▶ Given information
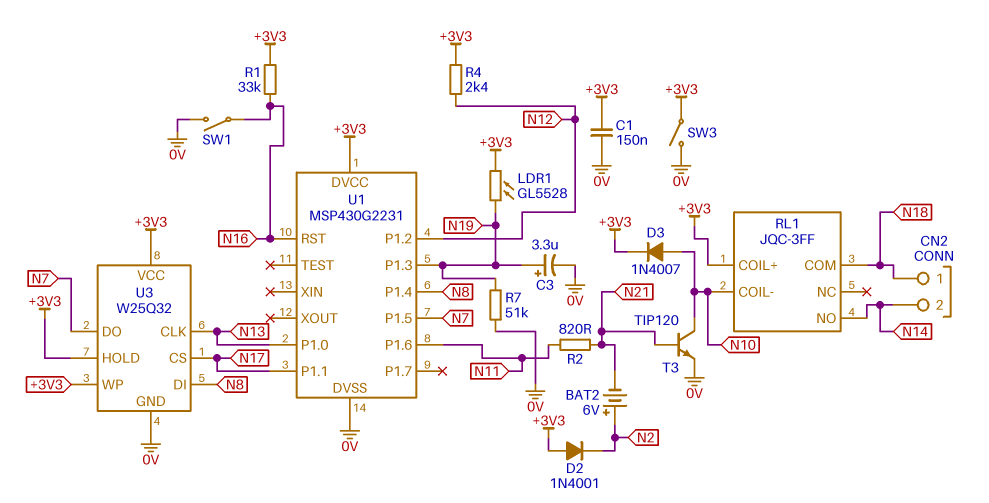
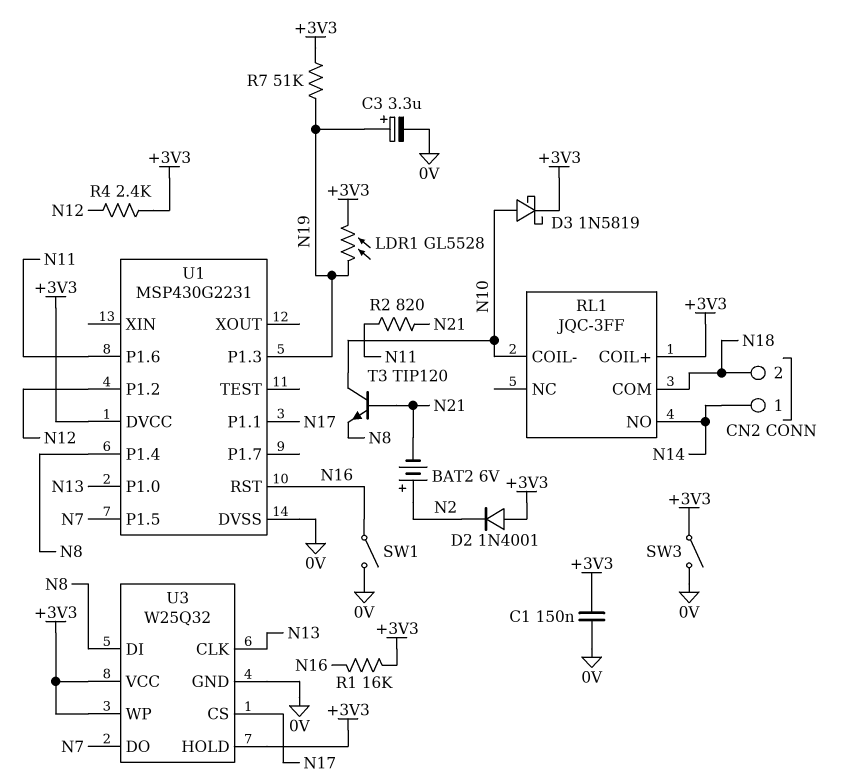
CN2 pin 1: N18 -> N14
CN2 pin 2: N14 -> N18
D3: diode 1N4007 (A N10, K +3V3) -> schottky 1N5819 (A N10, K +3V3)
R1: 33k (+3V3, N16) -> 16k (+3V3, N16)
R7: 51k (0V, N19) -> 51k (+3V3, N19)
T3: NPN TIP120 (B N21, C N10, E 0V) -> NPN TIP120 (B N21, C N10, E N8)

▶ Required action
This exercise asks for the data above to be given again exactly, without pictures.

▶ Result
CN2 pin 1: N18 -> N14
CN2 pin 2: N14 -> N18
D3: diode 1N4007 (A N10, K +3V3) -> schottky 1N5819 (A N10, K +3V3)
R1: 33k (+3V3, N16) -> 16k (+3V3, N16)
R7: 51k (0V, N19) -> 51k (+3V3, N19)
T3: NPN TIP120 (B N21, C N10, E 0V) -> NPN TIP120 (B N21, C N10, E N8)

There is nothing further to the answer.